(Stored items)
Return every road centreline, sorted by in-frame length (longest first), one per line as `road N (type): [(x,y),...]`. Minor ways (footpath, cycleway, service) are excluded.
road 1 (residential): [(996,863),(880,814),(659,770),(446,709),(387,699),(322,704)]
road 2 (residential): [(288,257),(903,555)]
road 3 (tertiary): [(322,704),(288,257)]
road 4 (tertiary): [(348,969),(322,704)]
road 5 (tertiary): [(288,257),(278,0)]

What you need to do:
Extract each entry in full, exactly as given.

Task response:
Return every road centreline, sorted by in-frame length (longest first), one per line as `road N (type): [(x,y),...]`. Minor ways (footpath, cycleway, service) are excluded.
road 1 (residential): [(996,863),(880,814),(659,770),(446,709),(387,699),(322,704)]
road 2 (residential): [(288,257),(903,555)]
road 3 (tertiary): [(322,704),(288,257)]
road 4 (tertiary): [(348,969),(322,704)]
road 5 (tertiary): [(288,257),(278,0)]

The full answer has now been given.